-- Exercise instructions --
Take from the data every line in which the word "minus" is found.

Given records section start

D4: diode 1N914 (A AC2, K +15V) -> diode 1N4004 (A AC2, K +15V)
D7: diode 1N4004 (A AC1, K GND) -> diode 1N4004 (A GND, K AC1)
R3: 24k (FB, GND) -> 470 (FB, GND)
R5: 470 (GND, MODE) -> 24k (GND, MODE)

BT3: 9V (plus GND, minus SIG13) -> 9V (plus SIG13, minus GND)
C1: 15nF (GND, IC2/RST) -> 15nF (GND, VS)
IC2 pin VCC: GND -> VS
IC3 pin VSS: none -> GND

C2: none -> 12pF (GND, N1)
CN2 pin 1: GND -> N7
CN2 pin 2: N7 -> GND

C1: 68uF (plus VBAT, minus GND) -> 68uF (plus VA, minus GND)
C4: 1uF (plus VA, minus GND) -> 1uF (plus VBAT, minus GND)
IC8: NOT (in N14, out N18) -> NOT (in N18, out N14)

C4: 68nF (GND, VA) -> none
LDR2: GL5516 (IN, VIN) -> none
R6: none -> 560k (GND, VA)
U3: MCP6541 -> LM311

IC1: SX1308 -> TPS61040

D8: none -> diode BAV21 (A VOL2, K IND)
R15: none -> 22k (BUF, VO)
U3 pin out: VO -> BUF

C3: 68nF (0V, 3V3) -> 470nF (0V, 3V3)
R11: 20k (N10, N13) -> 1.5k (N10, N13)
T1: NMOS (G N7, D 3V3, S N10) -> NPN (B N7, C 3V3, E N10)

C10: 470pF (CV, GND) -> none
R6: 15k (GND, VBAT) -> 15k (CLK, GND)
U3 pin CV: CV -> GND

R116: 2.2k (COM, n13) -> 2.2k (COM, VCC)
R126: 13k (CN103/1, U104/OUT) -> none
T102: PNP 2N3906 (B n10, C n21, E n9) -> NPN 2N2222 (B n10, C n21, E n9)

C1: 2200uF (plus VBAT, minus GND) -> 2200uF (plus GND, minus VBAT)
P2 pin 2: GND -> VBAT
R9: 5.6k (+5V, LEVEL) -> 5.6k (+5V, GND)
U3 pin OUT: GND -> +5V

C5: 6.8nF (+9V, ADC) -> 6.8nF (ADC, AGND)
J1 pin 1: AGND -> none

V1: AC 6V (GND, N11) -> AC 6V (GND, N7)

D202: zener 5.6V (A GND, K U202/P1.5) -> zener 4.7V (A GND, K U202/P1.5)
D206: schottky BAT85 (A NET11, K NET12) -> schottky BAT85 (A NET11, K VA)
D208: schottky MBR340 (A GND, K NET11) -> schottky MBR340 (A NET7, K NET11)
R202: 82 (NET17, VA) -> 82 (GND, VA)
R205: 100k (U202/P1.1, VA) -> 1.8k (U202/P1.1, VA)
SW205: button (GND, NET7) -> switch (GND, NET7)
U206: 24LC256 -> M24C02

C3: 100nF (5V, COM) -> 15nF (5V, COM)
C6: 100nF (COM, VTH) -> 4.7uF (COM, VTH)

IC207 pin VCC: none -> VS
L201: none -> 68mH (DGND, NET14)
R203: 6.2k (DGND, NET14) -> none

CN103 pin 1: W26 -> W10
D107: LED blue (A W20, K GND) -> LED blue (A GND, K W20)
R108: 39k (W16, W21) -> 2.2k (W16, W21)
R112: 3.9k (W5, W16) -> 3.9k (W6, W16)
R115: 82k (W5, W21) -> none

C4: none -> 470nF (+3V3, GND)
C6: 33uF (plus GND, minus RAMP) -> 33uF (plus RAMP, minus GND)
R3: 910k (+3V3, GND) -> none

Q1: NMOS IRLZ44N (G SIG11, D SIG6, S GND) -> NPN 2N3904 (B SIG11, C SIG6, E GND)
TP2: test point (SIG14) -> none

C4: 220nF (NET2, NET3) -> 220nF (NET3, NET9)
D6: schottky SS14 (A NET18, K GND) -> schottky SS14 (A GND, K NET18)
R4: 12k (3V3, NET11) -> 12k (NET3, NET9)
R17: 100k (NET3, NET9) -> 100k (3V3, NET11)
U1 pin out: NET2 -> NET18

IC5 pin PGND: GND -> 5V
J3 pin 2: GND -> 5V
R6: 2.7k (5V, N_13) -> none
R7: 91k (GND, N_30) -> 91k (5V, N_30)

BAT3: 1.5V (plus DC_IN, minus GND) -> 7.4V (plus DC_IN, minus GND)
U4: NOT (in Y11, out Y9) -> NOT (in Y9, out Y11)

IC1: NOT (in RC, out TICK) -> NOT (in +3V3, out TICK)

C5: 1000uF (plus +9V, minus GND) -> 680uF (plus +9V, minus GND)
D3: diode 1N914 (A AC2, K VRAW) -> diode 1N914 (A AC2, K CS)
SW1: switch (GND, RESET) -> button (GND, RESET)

Given records section end

-- Solution --
BT3: 9V (plus GND, minus SIG13) -> 9V (plus SIG13, minus GND)
C1: 68uF (plus VBAT, minus GND) -> 68uF (plus VA, minus GND)
C4: 1uF (plus VA, minus GND) -> 1uF (plus VBAT, minus GND)
C1: 2200uF (plus VBAT, minus GND) -> 2200uF (plus GND, minus VBAT)
C6: 33uF (plus GND, minus RAMP) -> 33uF (plus RAMP, minus GND)
BAT3: 1.5V (plus DC_IN, minus GND) -> 7.4V (plus DC_IN, minus GND)
C5: 1000uF (plus +9V, minus GND) -> 680uF (plus +9V, minus GND)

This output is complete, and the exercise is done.